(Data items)
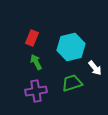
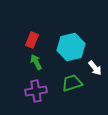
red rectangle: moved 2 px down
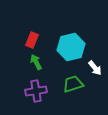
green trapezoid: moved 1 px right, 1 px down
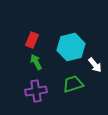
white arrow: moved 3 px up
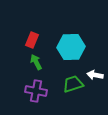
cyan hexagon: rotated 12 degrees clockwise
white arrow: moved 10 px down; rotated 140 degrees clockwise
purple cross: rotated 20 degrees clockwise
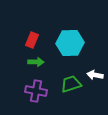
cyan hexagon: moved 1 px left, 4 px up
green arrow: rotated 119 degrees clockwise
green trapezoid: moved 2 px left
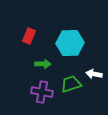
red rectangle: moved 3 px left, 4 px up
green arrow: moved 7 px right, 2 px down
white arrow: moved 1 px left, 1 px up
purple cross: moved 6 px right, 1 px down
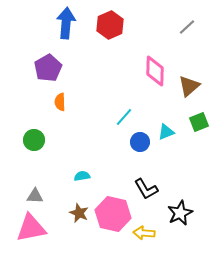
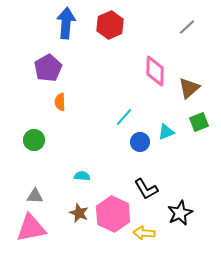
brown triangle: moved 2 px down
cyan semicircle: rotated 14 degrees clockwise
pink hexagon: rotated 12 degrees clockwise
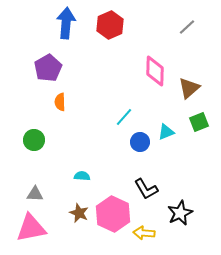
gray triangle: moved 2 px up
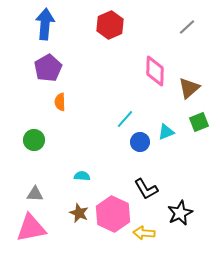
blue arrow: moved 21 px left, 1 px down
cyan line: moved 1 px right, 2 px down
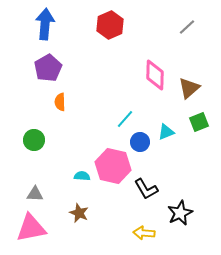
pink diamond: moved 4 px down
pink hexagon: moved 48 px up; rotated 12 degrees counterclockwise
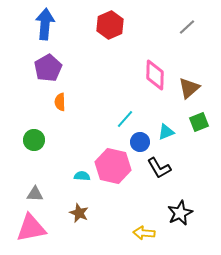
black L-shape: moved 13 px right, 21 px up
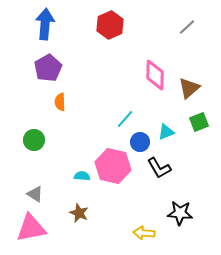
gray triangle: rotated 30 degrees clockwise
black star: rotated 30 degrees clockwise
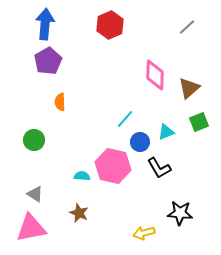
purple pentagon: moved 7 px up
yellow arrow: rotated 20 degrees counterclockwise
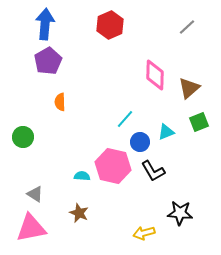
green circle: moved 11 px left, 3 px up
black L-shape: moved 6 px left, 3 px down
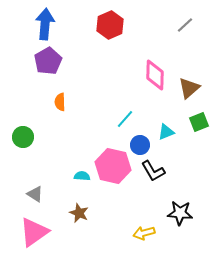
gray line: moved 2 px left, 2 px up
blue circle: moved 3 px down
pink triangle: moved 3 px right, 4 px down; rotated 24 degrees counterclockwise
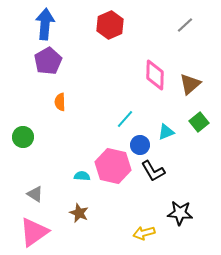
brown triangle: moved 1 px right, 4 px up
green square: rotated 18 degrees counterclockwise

---

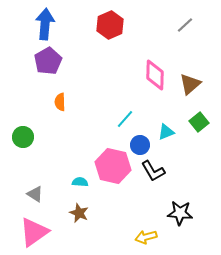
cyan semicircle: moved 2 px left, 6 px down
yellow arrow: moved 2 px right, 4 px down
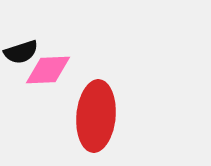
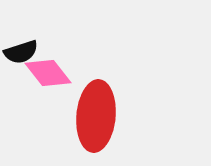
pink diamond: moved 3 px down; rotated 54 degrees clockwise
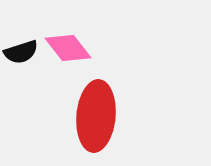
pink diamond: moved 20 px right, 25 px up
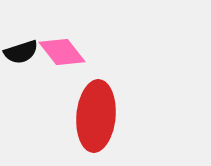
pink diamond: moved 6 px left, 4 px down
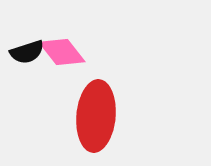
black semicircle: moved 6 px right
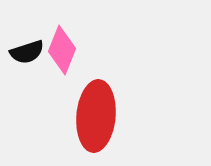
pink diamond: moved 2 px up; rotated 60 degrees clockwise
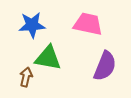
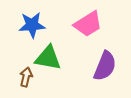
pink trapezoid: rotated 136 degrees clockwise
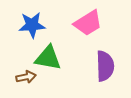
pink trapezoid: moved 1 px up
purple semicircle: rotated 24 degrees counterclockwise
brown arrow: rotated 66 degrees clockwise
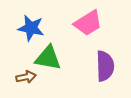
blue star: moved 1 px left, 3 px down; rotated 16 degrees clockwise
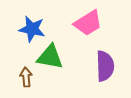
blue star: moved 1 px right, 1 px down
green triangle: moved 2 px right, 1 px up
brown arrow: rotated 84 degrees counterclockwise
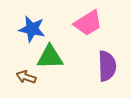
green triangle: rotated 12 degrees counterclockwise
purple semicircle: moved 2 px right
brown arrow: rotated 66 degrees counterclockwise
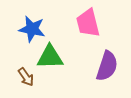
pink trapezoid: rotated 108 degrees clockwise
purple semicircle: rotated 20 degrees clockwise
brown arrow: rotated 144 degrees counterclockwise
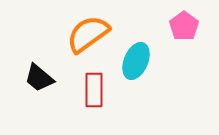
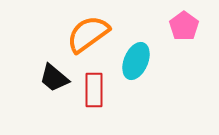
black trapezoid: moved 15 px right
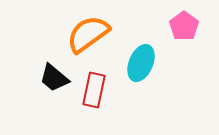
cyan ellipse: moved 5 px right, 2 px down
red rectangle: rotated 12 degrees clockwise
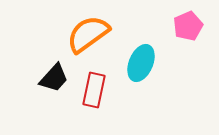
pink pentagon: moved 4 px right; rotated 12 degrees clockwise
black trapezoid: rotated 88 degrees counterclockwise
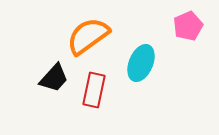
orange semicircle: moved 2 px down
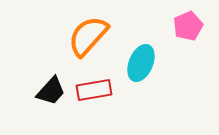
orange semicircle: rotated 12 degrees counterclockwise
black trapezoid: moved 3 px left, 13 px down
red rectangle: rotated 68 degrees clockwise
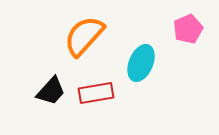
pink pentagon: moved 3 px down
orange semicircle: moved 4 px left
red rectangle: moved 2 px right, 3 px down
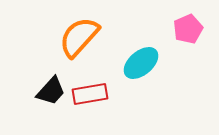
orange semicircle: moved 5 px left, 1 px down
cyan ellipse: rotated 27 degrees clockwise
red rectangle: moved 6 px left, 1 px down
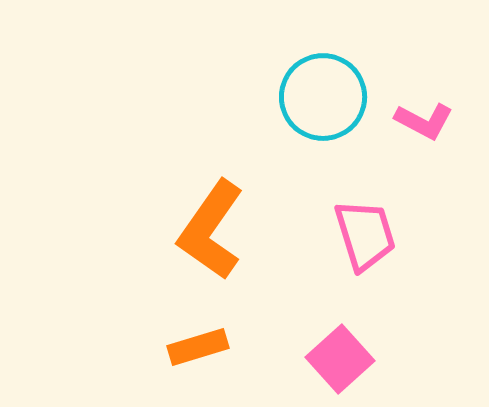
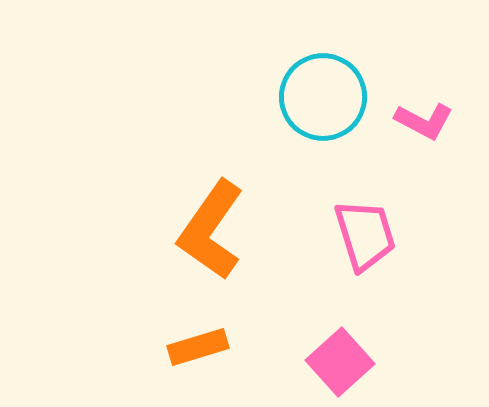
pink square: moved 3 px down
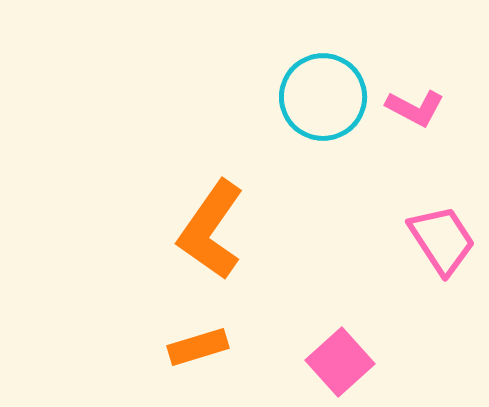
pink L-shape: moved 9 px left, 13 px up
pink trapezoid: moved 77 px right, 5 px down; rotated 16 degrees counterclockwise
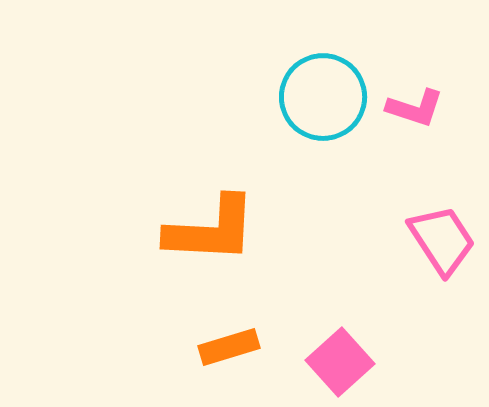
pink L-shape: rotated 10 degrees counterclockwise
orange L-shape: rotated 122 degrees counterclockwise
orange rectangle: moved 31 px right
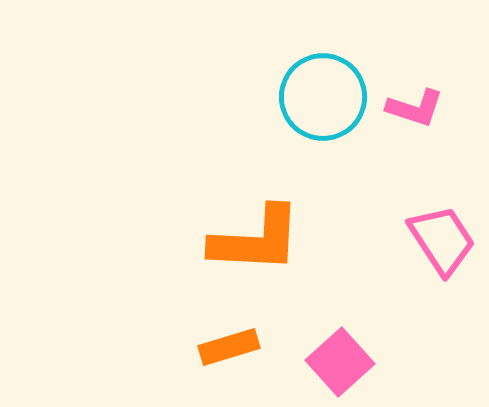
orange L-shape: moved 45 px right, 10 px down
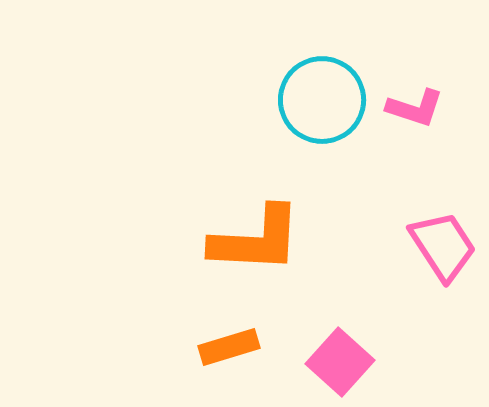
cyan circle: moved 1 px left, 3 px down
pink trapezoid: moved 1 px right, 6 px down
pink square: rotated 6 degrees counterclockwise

Your instructions:
Copy the records above verbatim, from the line containing "pink L-shape: moved 9 px left, 13 px up" through the line containing "pink square: rotated", inclusive. Leave out the picture lines.

Output of the task:
pink L-shape: moved 9 px left, 13 px up
pink trapezoid: moved 77 px right, 5 px down; rotated 16 degrees counterclockwise
pink L-shape: rotated 10 degrees counterclockwise
orange L-shape: rotated 122 degrees counterclockwise
orange rectangle: moved 31 px right
orange L-shape: moved 45 px right, 10 px down
cyan circle: moved 1 px left, 3 px down
pink trapezoid: moved 1 px right, 6 px down
pink square: rotated 6 degrees counterclockwise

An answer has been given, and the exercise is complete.